- [Assigned task]: Only the text belongs in the copy. Transcribe the data exactly and drop any pictures.

Edit tracking data
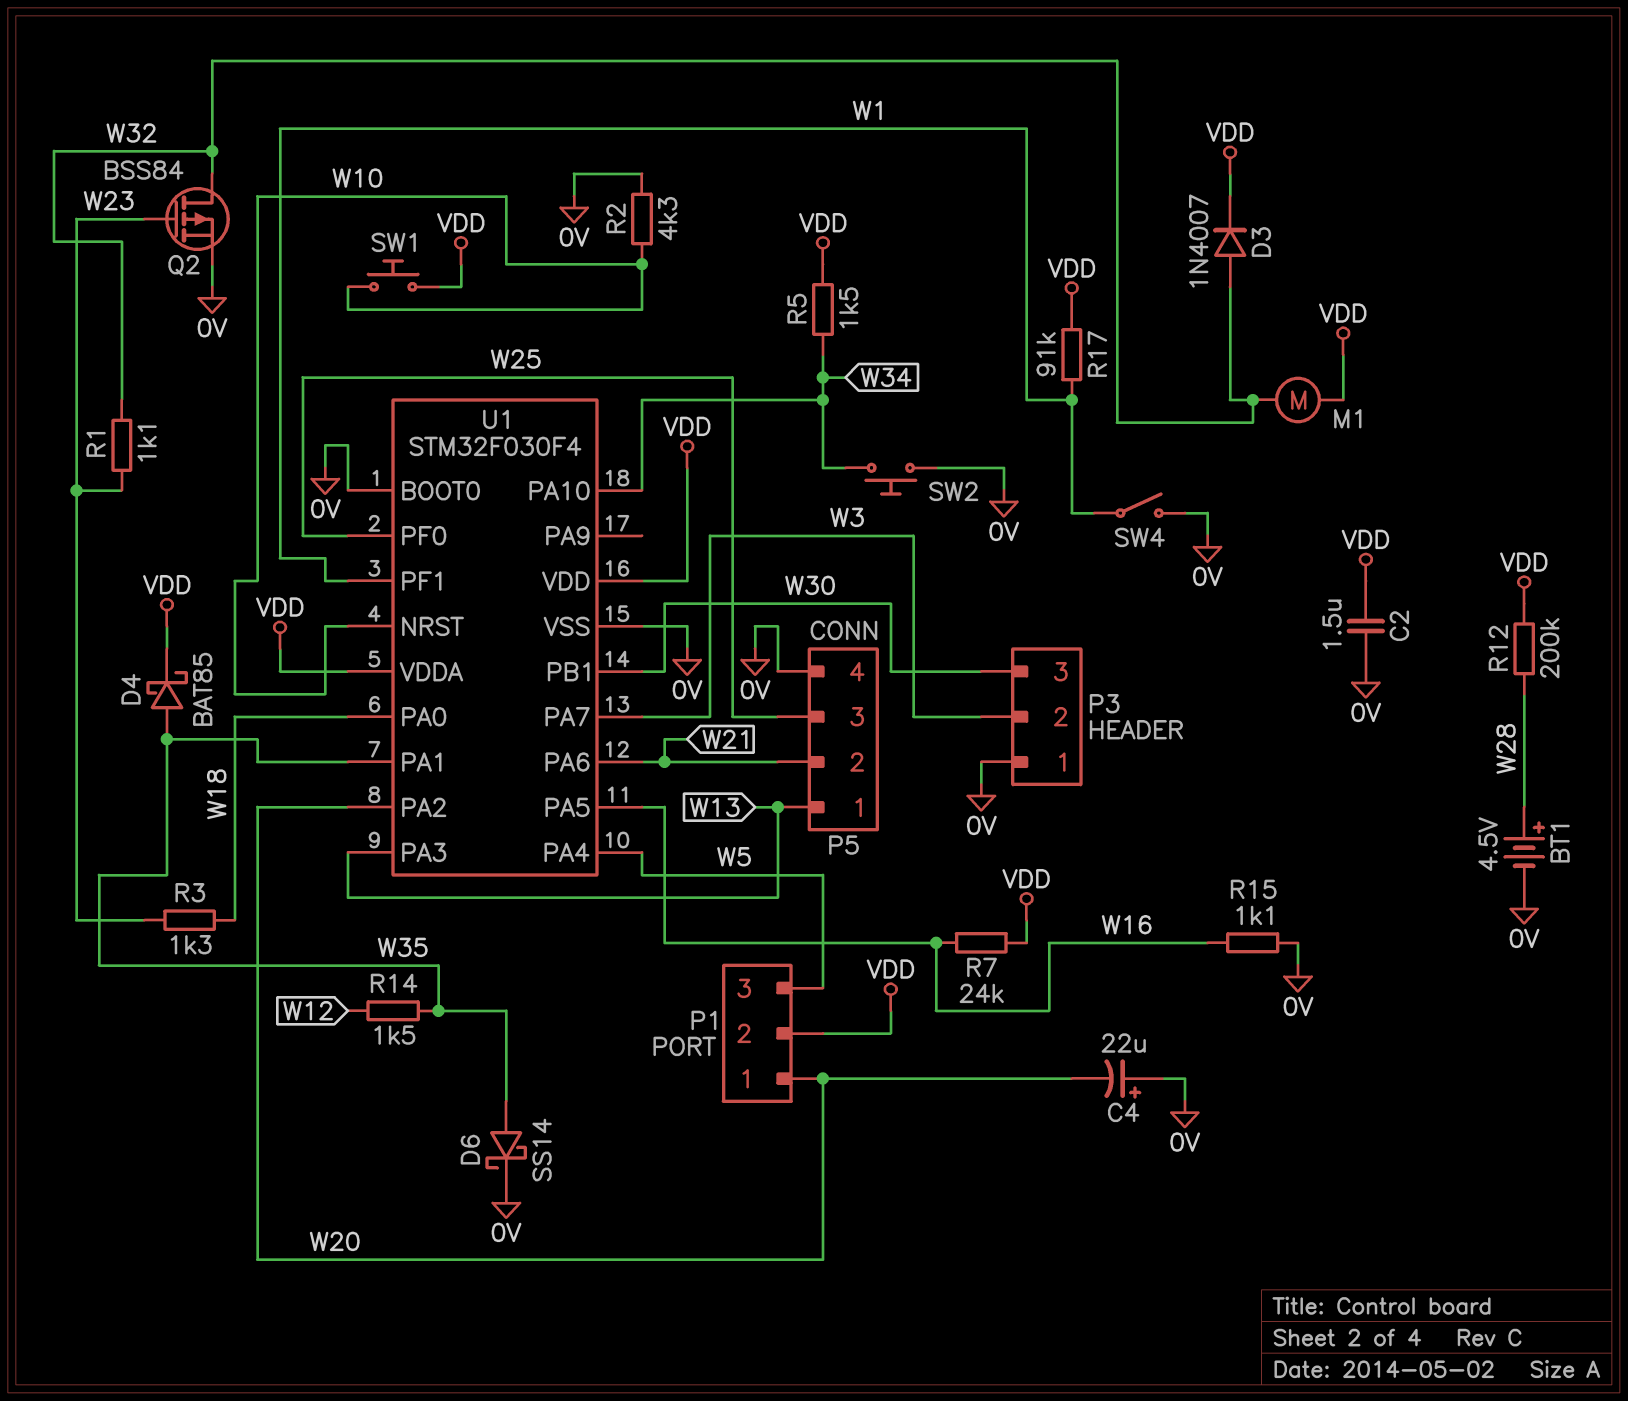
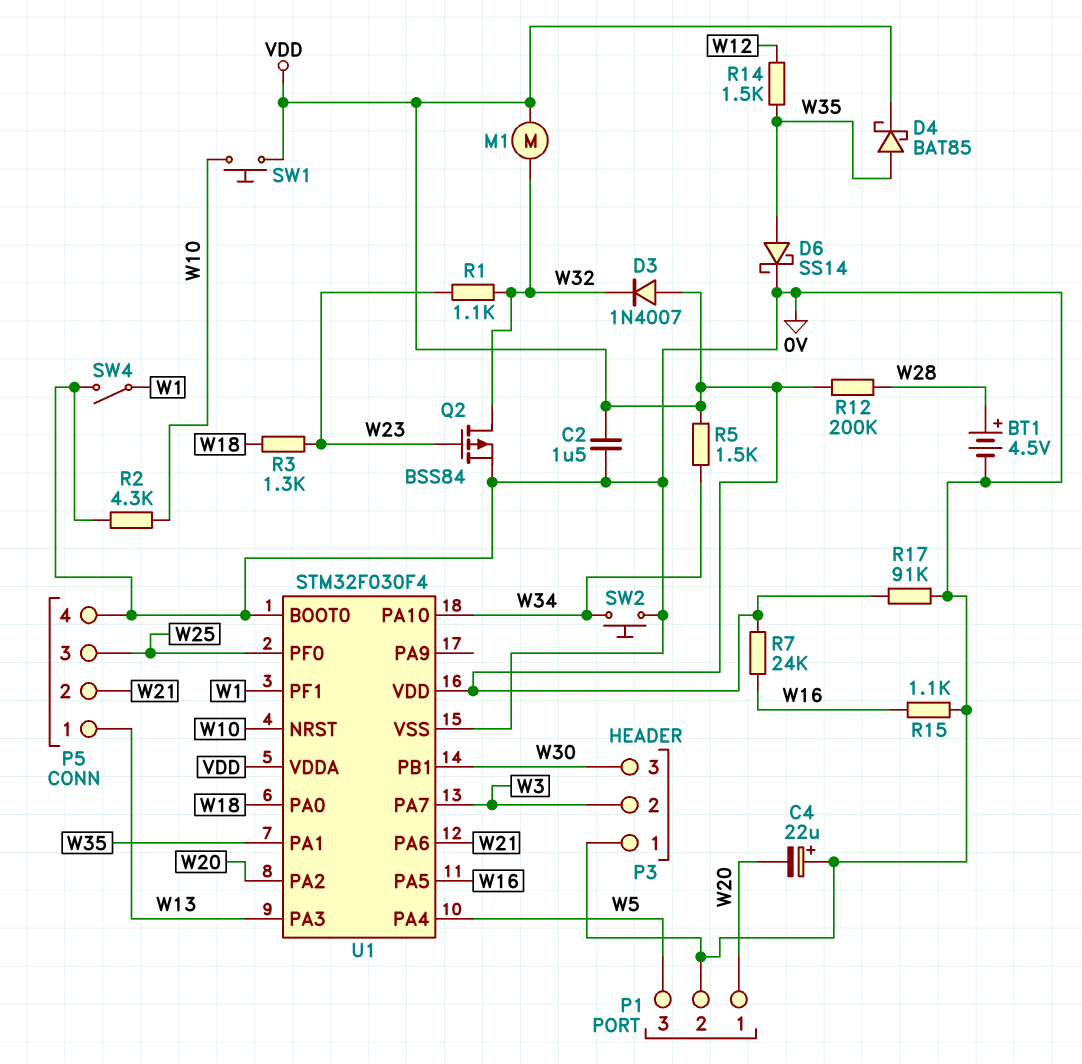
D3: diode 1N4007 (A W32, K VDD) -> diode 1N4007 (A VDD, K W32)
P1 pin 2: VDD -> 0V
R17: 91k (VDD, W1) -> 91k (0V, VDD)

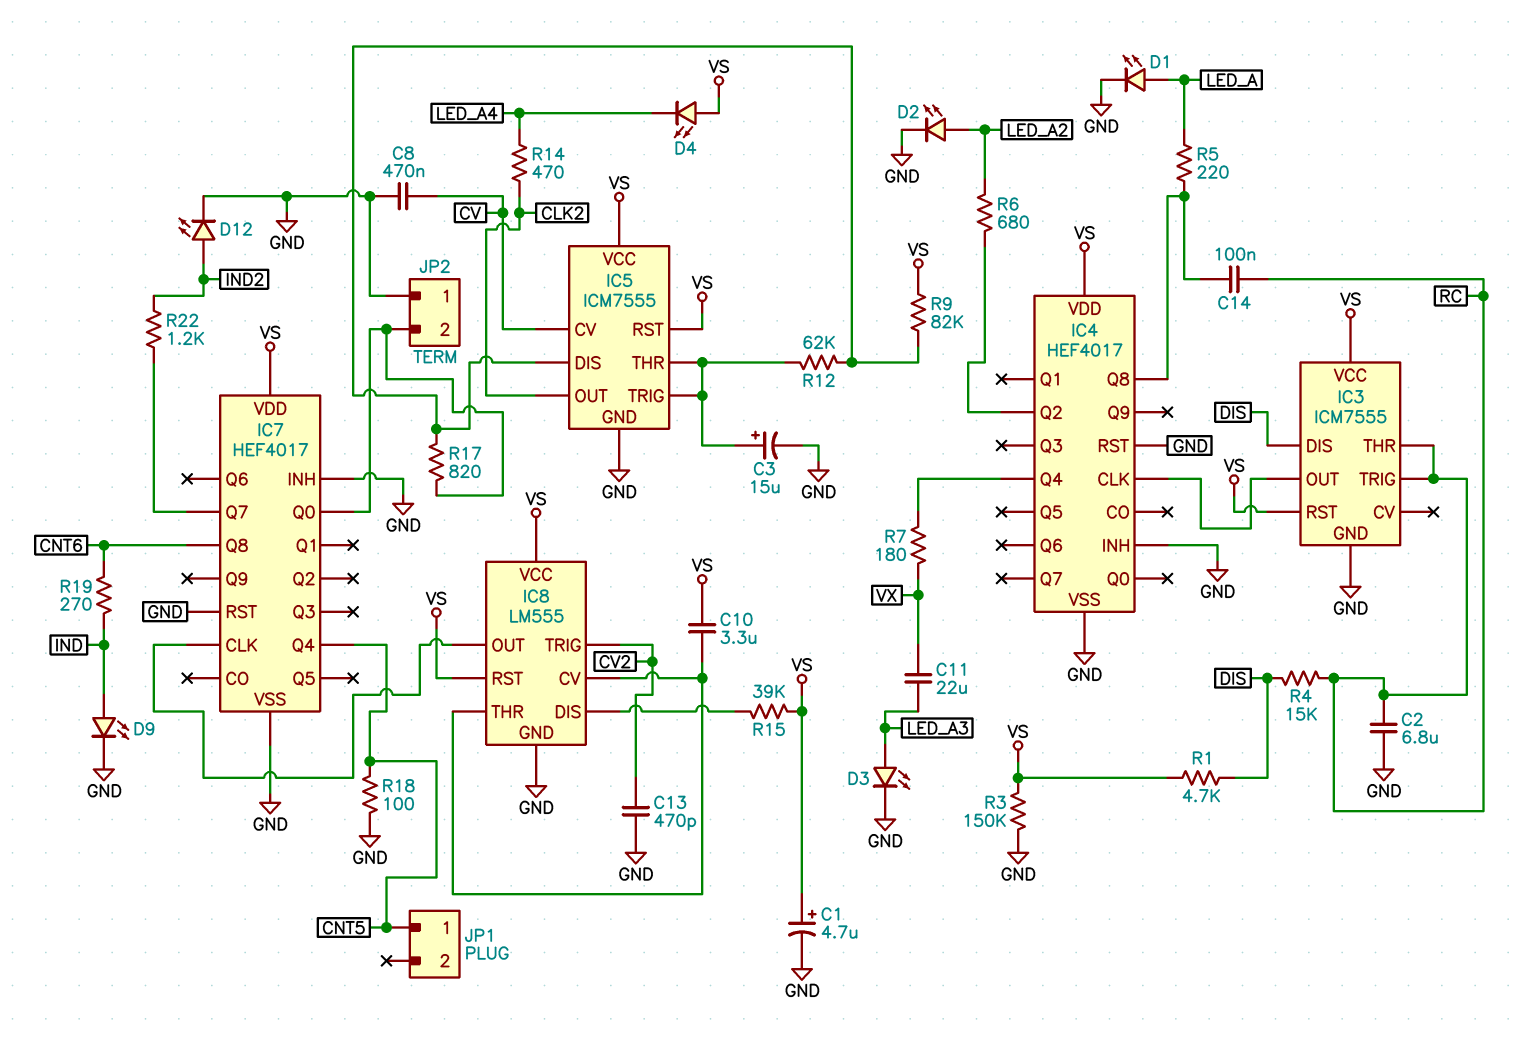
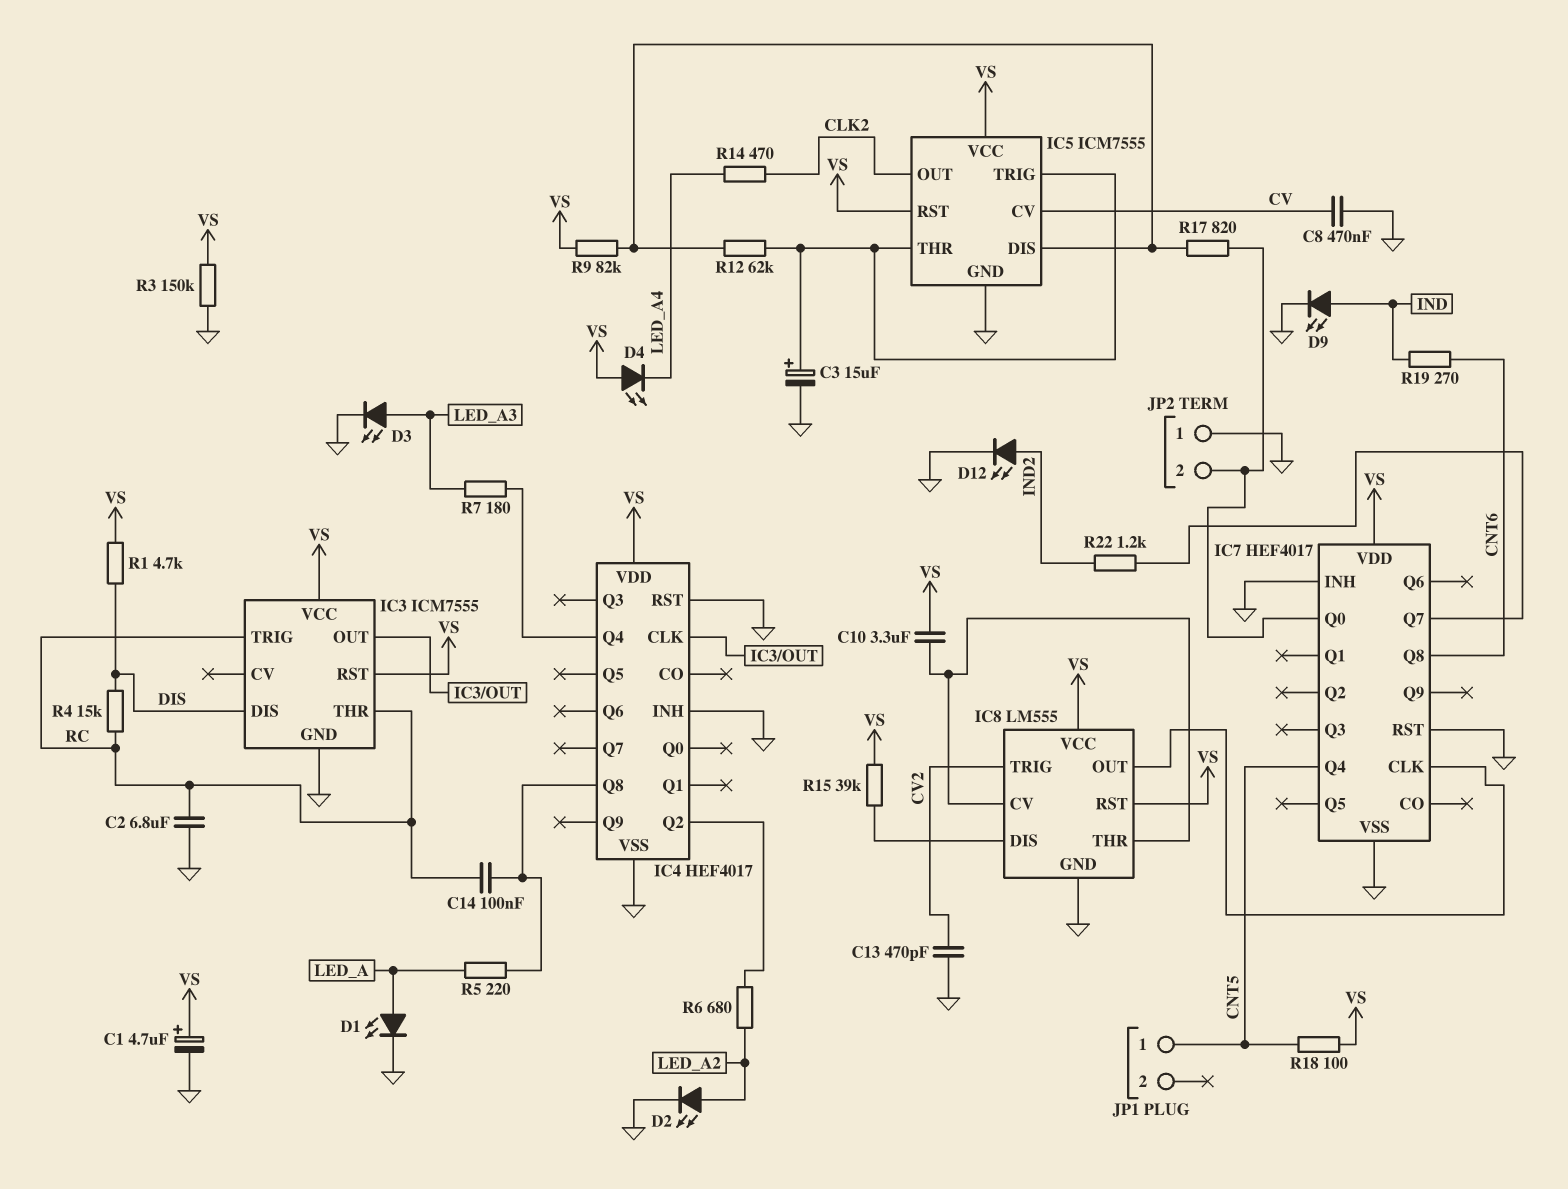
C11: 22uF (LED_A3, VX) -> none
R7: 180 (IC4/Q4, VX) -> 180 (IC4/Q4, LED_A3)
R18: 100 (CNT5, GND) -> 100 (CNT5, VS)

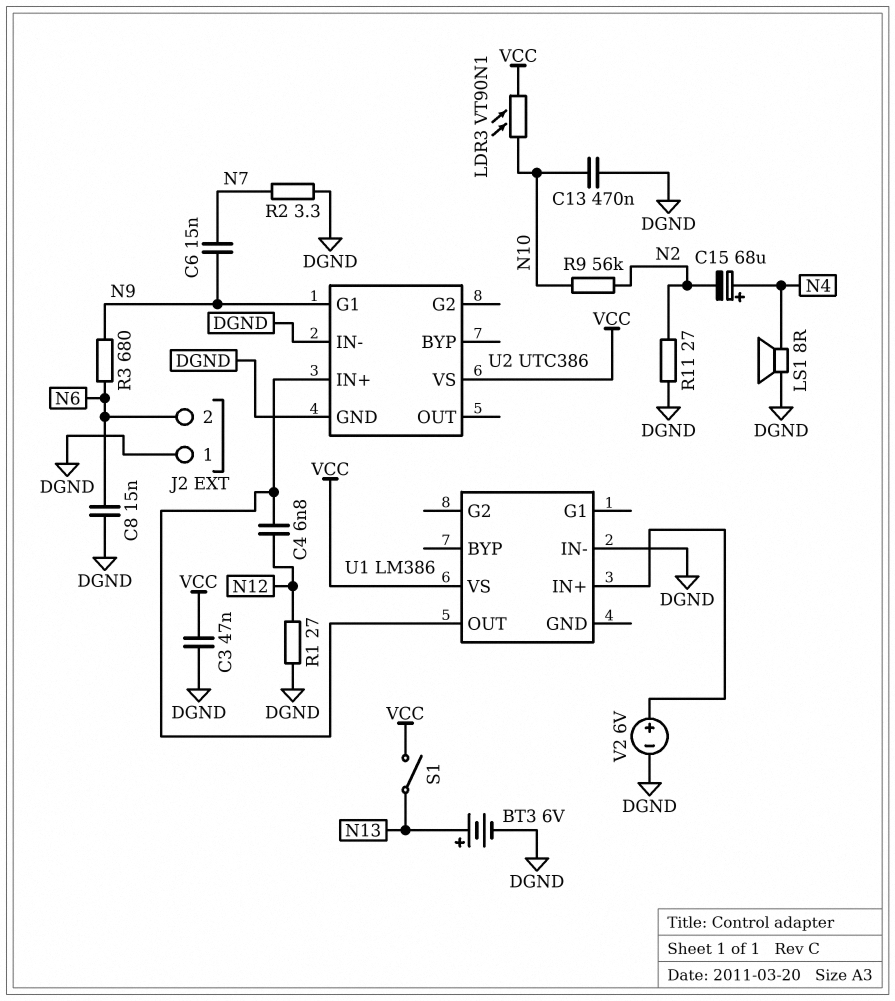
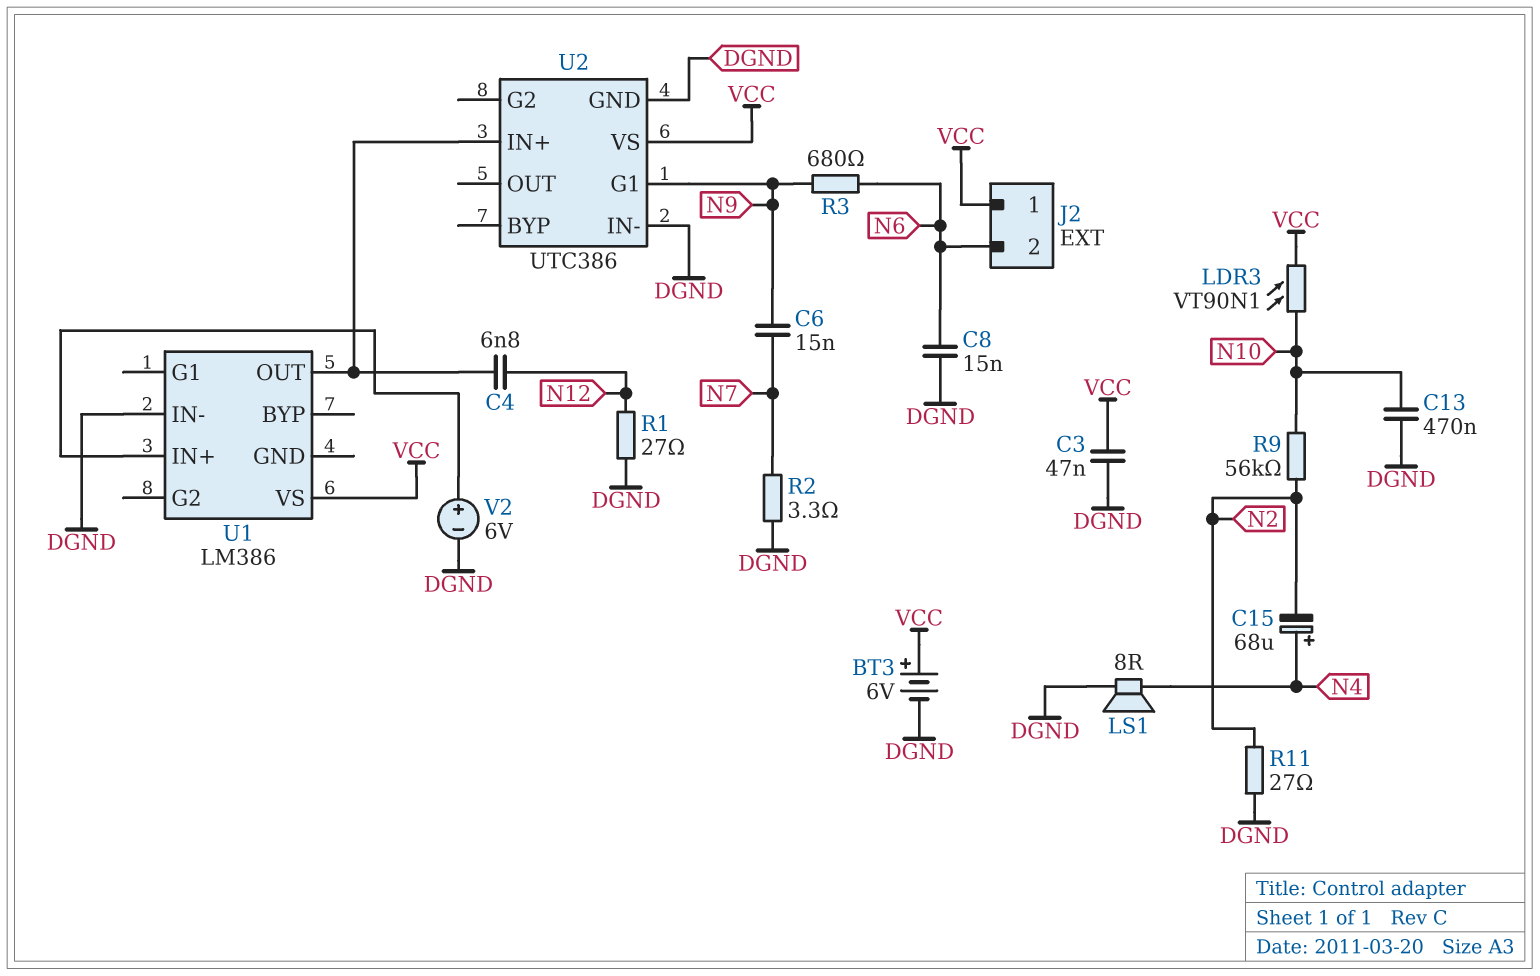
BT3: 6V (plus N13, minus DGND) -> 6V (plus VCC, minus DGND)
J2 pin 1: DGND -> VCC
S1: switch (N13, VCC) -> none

- [Solution for this exercise]:
D3: diode 1N4007 (A W32, K VDD) -> diode 1N4007 (A VDD, K W32)
P1 pin 2: VDD -> 0V
R17: 91k (VDD, W1) -> 91k (0V, VDD)

C11: 22uF (LED_A3, VX) -> none
R7: 180 (IC4/Q4, VX) -> 180 (IC4/Q4, LED_A3)
R18: 100 (CNT5, GND) -> 100 (CNT5, VS)

BT3: 6V (plus N13, minus DGND) -> 6V (plus VCC, minus DGND)
J2 pin 1: DGND -> VCC
S1: switch (N13, VCC) -> none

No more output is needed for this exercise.